■ Data under study ■
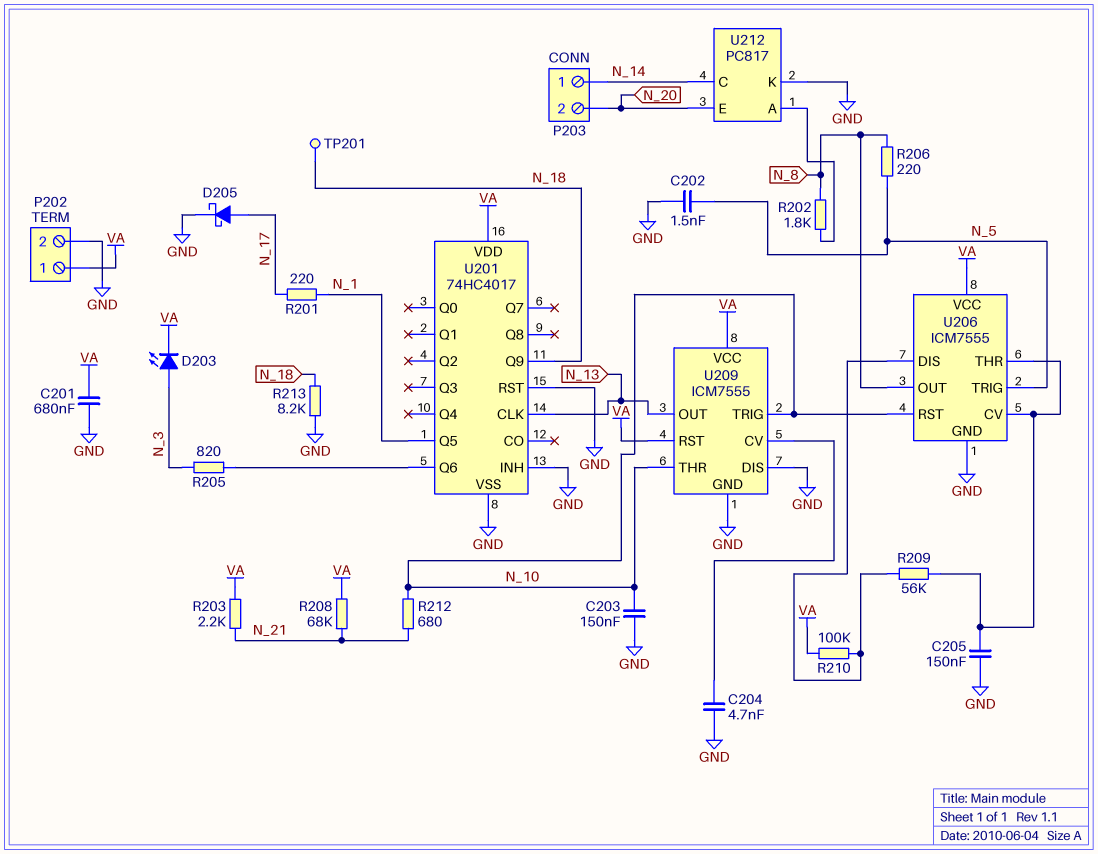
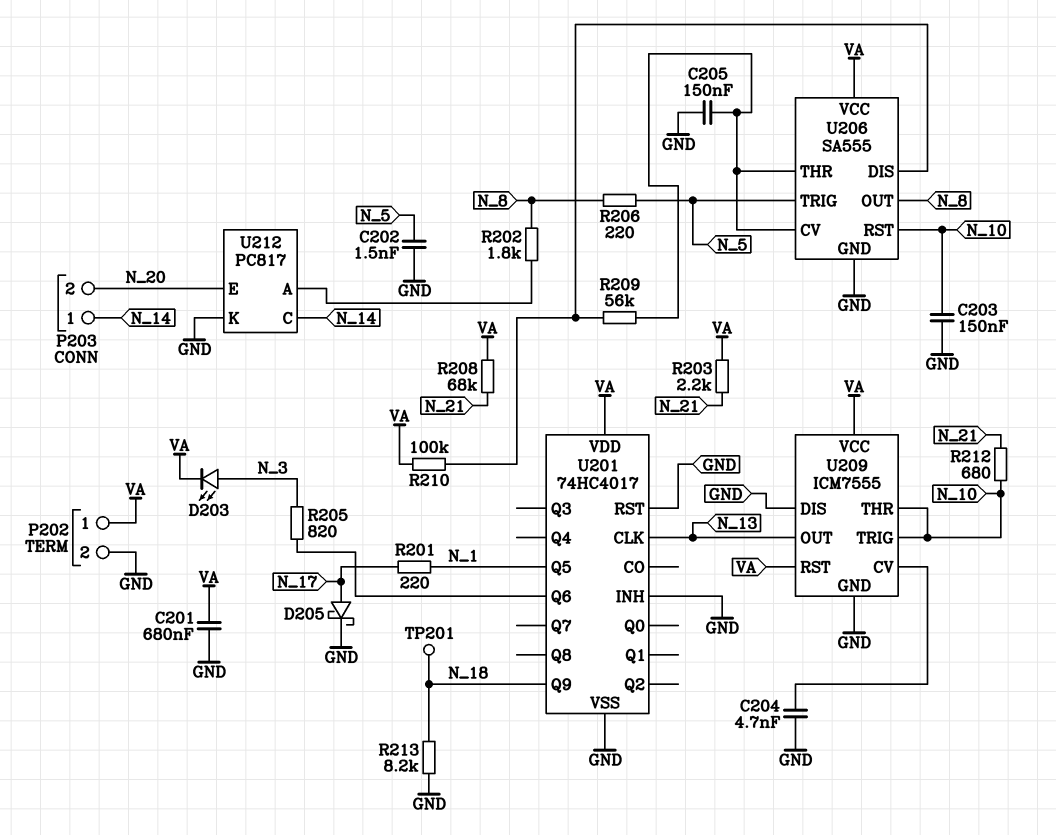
U206: ICM7555 -> SA555

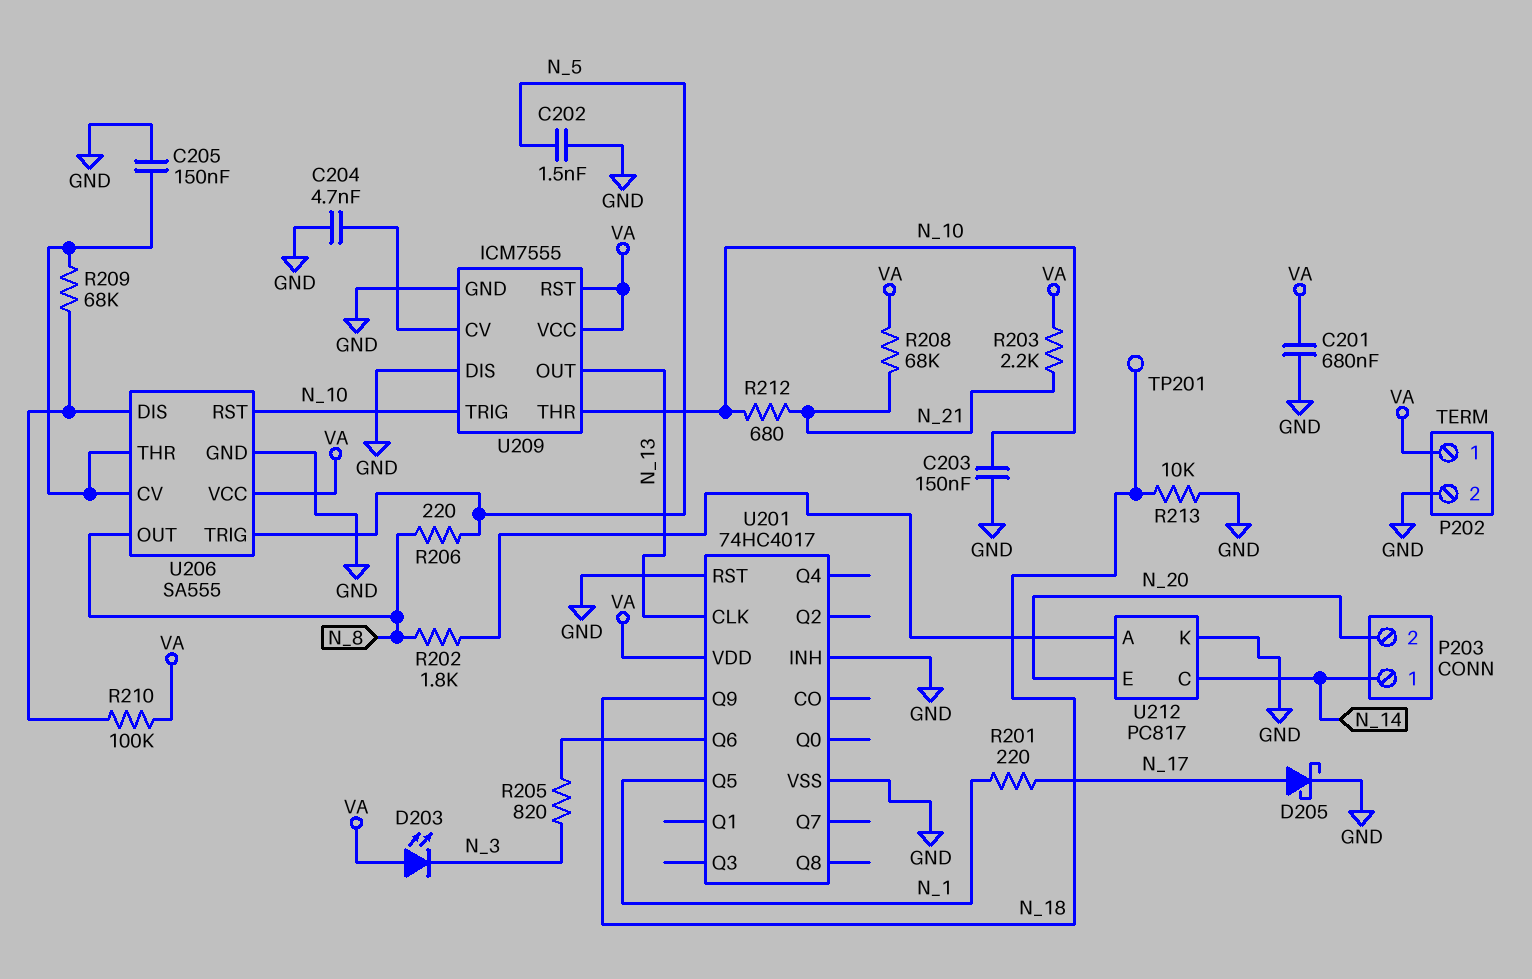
D203: LED (A N_3, K VA) -> LED (A VA, K N_3)
R209: 56k (U206/CV, U206/DIS) -> 68k (U206/CV, U206/DIS)
R213: 8.2k (GND, N_18) -> 10k (GND, N_18)

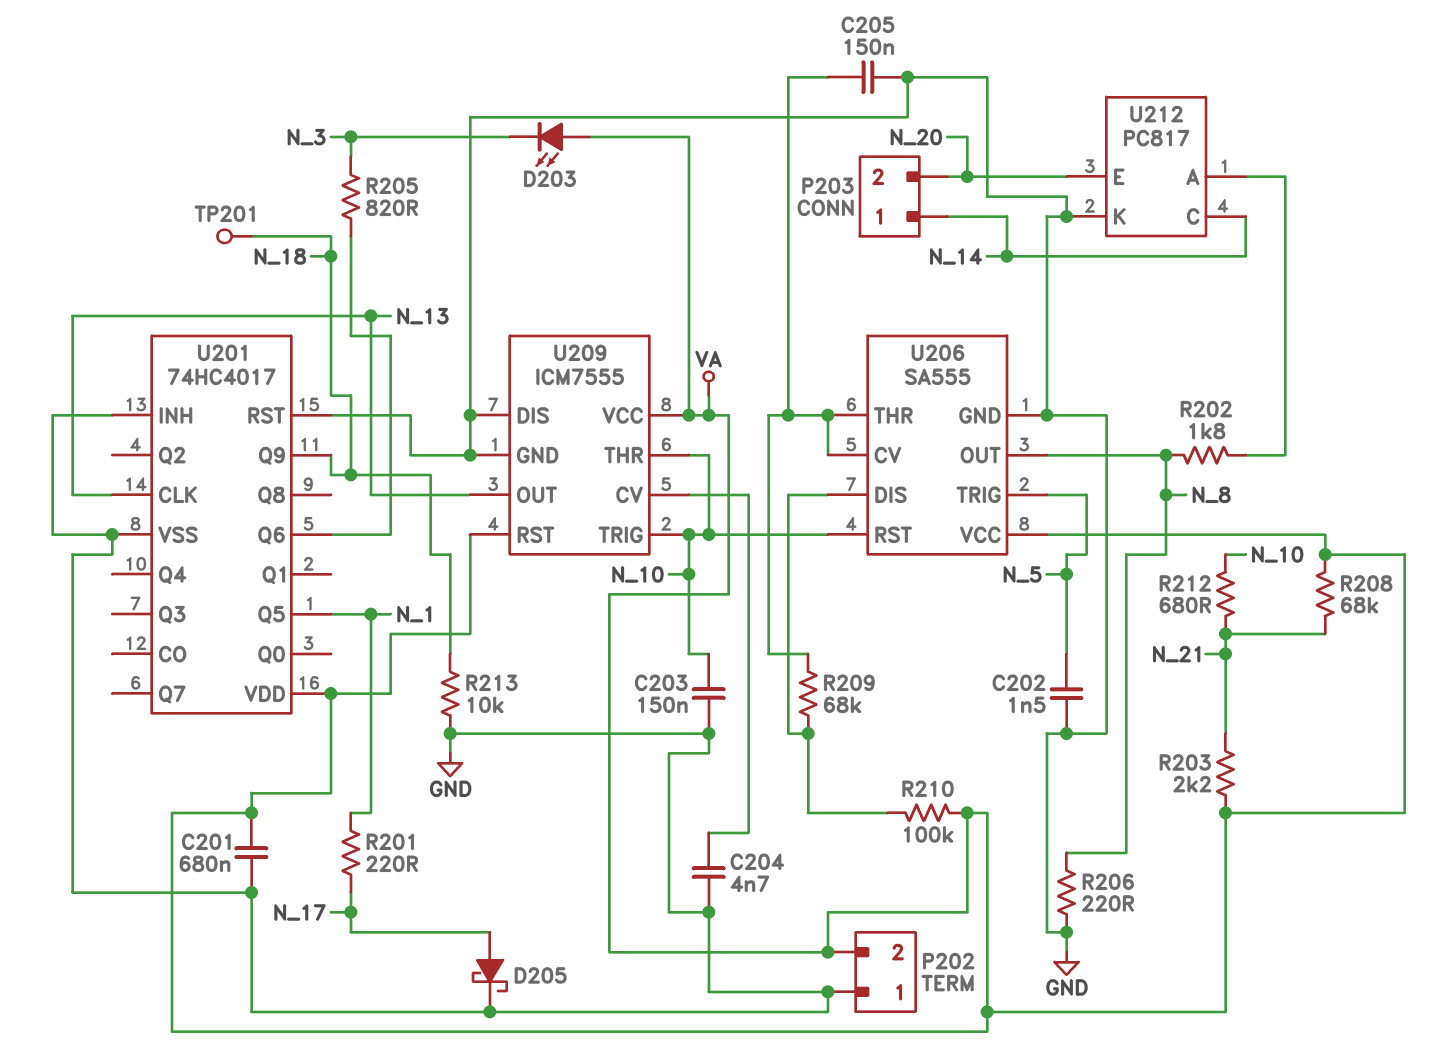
P202 pin 1: VA -> GND
P202 pin 2: GND -> VA
R206: 220 (N_5, N_8) -> 220 (GND, N_8)

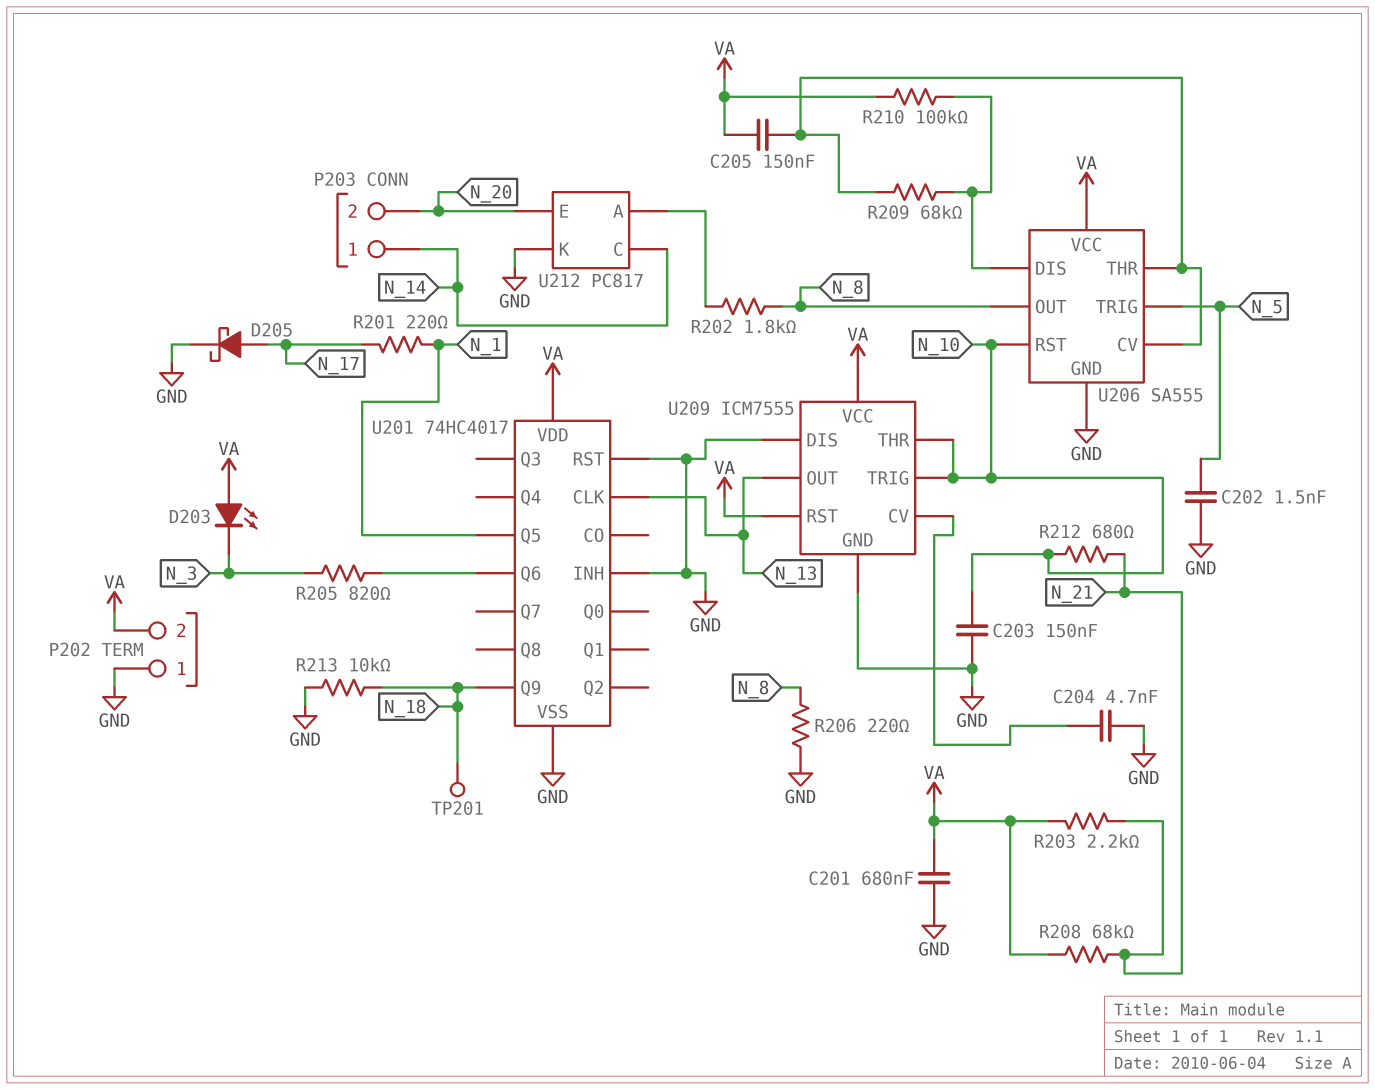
C205: 150nF (GND, U206/CV) -> 150nF (U206/CV, VA)

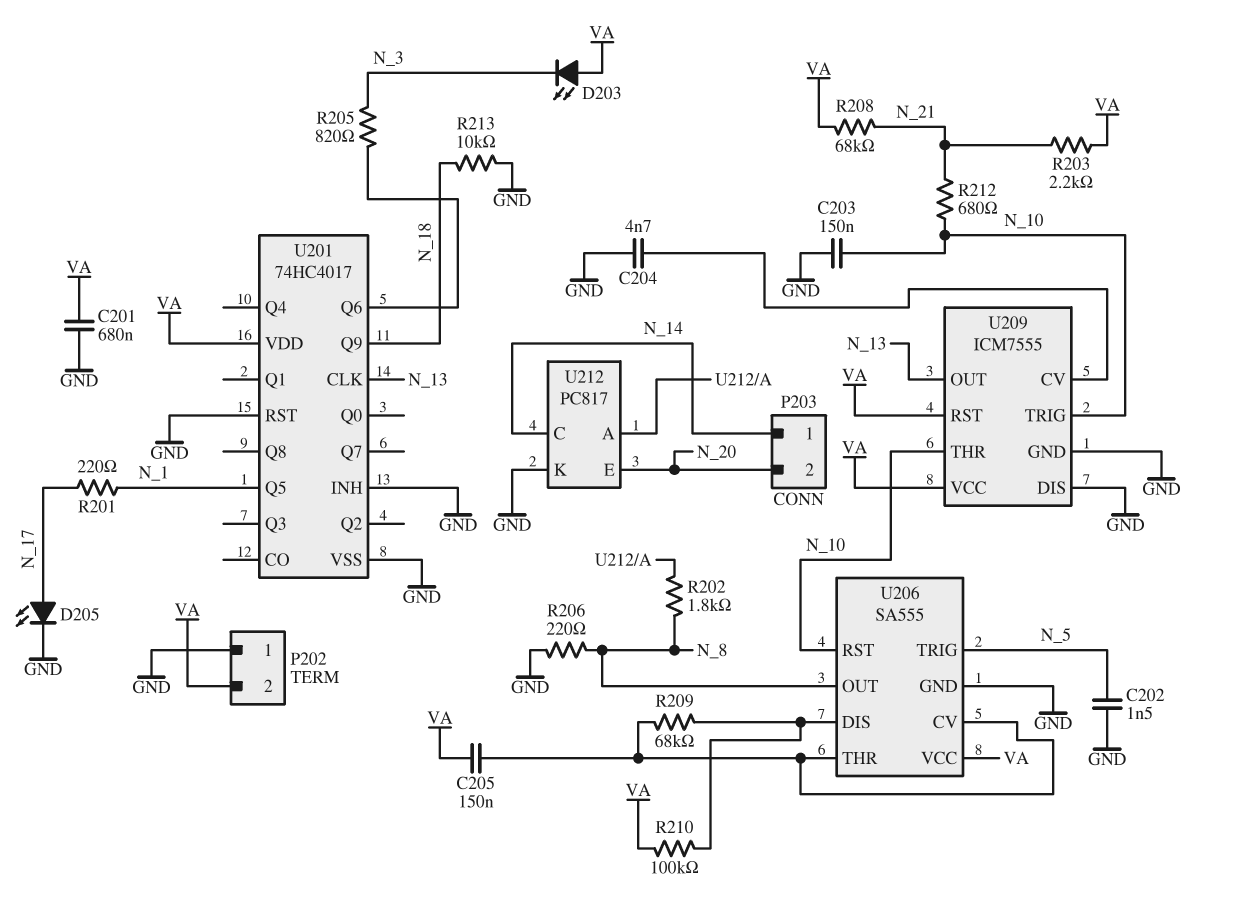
D205: schottky (A N_17, K GND) -> LED (A N_17, K GND)
TP201: test point (N_18) -> none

■ What the task requires ■
Everything from the line containing "C205: 150nF (GND, U206/CV)" through the last line of the listing above must be output exactly, except the pictures.

■ Reply ■
C205: 150nF (GND, U206/CV) -> 150nF (U206/CV, VA)

D205: schottky (A N_17, K GND) -> LED (A N_17, K GND)
TP201: test point (N_18) -> none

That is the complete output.